[start]
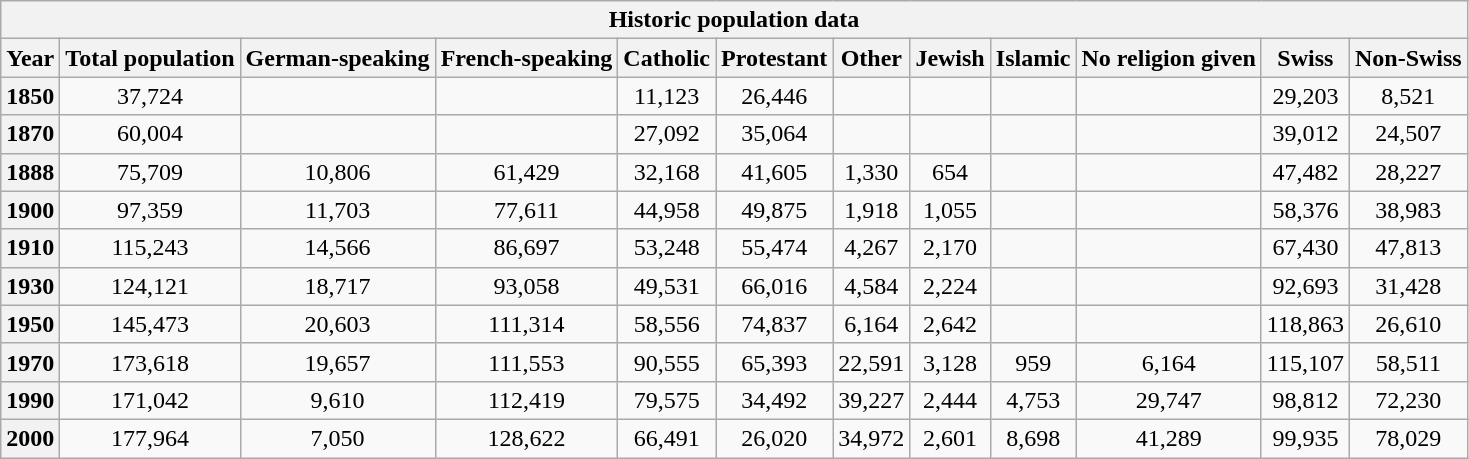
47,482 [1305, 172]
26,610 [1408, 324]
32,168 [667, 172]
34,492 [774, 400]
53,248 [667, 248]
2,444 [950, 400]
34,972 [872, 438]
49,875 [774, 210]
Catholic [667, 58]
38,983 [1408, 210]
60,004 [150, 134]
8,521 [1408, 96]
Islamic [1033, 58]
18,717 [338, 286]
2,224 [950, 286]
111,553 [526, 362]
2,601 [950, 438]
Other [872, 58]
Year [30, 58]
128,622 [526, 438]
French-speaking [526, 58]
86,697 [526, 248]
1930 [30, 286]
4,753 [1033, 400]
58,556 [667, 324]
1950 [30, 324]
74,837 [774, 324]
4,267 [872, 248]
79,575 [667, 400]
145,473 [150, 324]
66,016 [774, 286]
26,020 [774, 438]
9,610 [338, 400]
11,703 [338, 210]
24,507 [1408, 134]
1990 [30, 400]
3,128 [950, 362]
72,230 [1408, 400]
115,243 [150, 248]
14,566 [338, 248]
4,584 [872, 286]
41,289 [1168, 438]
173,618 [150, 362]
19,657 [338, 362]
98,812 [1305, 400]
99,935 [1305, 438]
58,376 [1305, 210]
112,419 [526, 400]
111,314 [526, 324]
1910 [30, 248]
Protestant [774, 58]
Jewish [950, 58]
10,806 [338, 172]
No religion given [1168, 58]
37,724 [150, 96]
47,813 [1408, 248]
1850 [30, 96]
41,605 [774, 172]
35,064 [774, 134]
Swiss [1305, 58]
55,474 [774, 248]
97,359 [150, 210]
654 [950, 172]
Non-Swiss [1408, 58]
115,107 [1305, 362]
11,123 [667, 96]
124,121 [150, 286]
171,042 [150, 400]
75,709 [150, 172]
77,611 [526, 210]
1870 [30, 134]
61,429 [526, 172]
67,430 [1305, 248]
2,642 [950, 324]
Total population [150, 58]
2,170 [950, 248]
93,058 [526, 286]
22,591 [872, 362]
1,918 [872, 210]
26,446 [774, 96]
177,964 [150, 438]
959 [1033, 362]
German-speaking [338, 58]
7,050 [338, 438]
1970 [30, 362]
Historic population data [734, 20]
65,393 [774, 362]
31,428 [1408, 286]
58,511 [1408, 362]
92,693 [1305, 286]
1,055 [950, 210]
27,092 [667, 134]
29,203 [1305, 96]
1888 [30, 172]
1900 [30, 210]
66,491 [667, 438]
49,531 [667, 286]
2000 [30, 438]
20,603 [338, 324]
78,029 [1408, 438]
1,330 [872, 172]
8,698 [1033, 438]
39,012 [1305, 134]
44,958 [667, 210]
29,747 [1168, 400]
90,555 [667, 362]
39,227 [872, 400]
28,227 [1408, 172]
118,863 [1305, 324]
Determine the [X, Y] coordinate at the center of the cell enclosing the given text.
[end]
Arrange every line of the listing above as a Markdown table with two columns, Row and Line, giving each line its own numbered row and skipping any blank lines. Leave out the pictures.

| Row | Line |
|---|---|
| 1 | 47,482 [1305, 172] |
| 2 | 26,610 [1408, 324] |
| 3 | 32,168 [667, 172] |
| 4 | 34,492 [774, 400] |
| 5 | 53,248 [667, 248] |
| 6 | 2,444 [950, 400] |
| 7 | 34,972 [872, 438] |
| 8 | 49,875 [774, 210] |
| 9 | Catholic [667, 58] |
| 10 | 38,983 [1408, 210] |
| 11 | 60,004 [150, 134] |
| 12 | 8,521 [1408, 96] |
| 13 | Islamic [1033, 58] |
| 14 | 18,717 [338, 286] |
| 15 | 2,224 [950, 286] |
| 16 | 111,553 [526, 362] |
| 17 | 2,601 [950, 438] |
| 18 | Other [872, 58] |
| 19 | Year [30, 58] |
| 20 | 128,622 [526, 438] |
| 21 | French-speaking [526, 58] |
| 22 | 86,697 [526, 248] |
| 23 | 1930 [30, 286] |
| 24 | 4,753 [1033, 400] |
| 25 | 58,556 [667, 324] |
| 26 | 1950 [30, 324] |
| 27 | 74,837 [774, 324] |
| 28 | 4,267 [872, 248] |
| 29 | 79,575 [667, 400] |
| 30 | 145,473 [150, 324] |
| 31 | 66,016 [774, 286] |
| 32 | 26,020 [774, 438] |
| 33 | 9,610 [338, 400] |
| 34 | 11,703 [338, 210] |
| 35 | 24,507 [1408, 134] |
| 36 | 1990 [30, 400] |
| 37 | 3,128 [950, 362] |
| 38 | 72,230 [1408, 400] |
| 39 | 115,243 [150, 248] |
| 40 | 14,566 [338, 248] |
| 41 | 4,584 [872, 286] |
| 42 | 41,289 [1168, 438] |
| 43 | 173,618 [150, 362] |
| 44 | 19,657 [338, 362] |
| 45 | 98,812 [1305, 400] |
| 46 | 99,935 [1305, 438] |
| 47 | 58,376 [1305, 210] |
| 48 | 112,419 [526, 400] |
| 49 | 111,314 [526, 324] |
| 50 | 1910 [30, 248] |
| 51 | Protestant [774, 58] |
| 52 | Jewish [950, 58] |
| 53 | 10,806 [338, 172] |
| 54 | No religion given [1168, 58] |
| 55 | 37,724 [150, 96] |
| 56 | 47,813 [1408, 248] |
| 57 | 1850 [30, 96] |
| 58 | 41,605 [774, 172] |
| 59 | 35,064 [774, 134] |
| 60 | Swiss [1305, 58] |
| 61 | 55,474 [774, 248] |
| 62 | 97,359 [150, 210] |
| 63 | 654 [950, 172] |
| 64 | Non-Swiss [1408, 58] |
| 65 | 115,107 [1305, 362] |
| 66 | 11,123 [667, 96] |
| 67 | 124,121 [150, 286] |
| 68 | 171,042 [150, 400] |
| 69 | 75,709 [150, 172] |
| 70 | 77,611 [526, 210] |
| 71 | 1870 [30, 134] |
| 72 | 61,429 [526, 172] |
| 73 | 67,430 [1305, 248] |
| 74 | 2,642 [950, 324] |
| 75 | Total population [150, 58] |
| 76 | 2,170 [950, 248] |
| 77 | 93,058 [526, 286] |
| 78 | 22,591 [872, 362] |
| 79 | 1,918 [872, 210] |
| 80 | 26,446 [774, 96] |
| 81 | 177,964 [150, 438] |
| 82 | 959 [1033, 362] |
| 83 | German-speaking [338, 58] |
| 84 | 7,050 [338, 438] |
| 85 | 1970 [30, 362] |
| 86 | Historic population data [734, 20] |
| 87 | 65,393 [774, 362] |
| 88 | 31,428 [1408, 286] |
| 89 | 58,511 [1408, 362] |
| 90 | 92,693 [1305, 286] |
| 91 | 1,055 [950, 210] |
| 92 | 27,092 [667, 134] |
| 93 | 29,203 [1305, 96] |
| 94 | 1888 [30, 172] |
| 95 | 1900 [30, 210] |
| 96 | 66,491 [667, 438] |
| 97 | 49,531 [667, 286] |
| 98 | 2000 [30, 438] |
| 99 | 20,603 [338, 324] |
| 100 | 78,029 [1408, 438] |
| 101 | 1,330 [872, 172] |
| 102 | 8,698 [1033, 438] |
| 103 | 39,012 [1305, 134] |
| 104 | 44,958 [667, 210] |
| 105 | 29,747 [1168, 400] |
| 106 | 90,555 [667, 362] |
| 107 | 39,227 [872, 400] |
| 108 | 28,227 [1408, 172] |
| 109 | 118,863 [1305, 324] |
| 110 | Determine the [X, Y] coordinate at the center of the cell enclosing the given text. |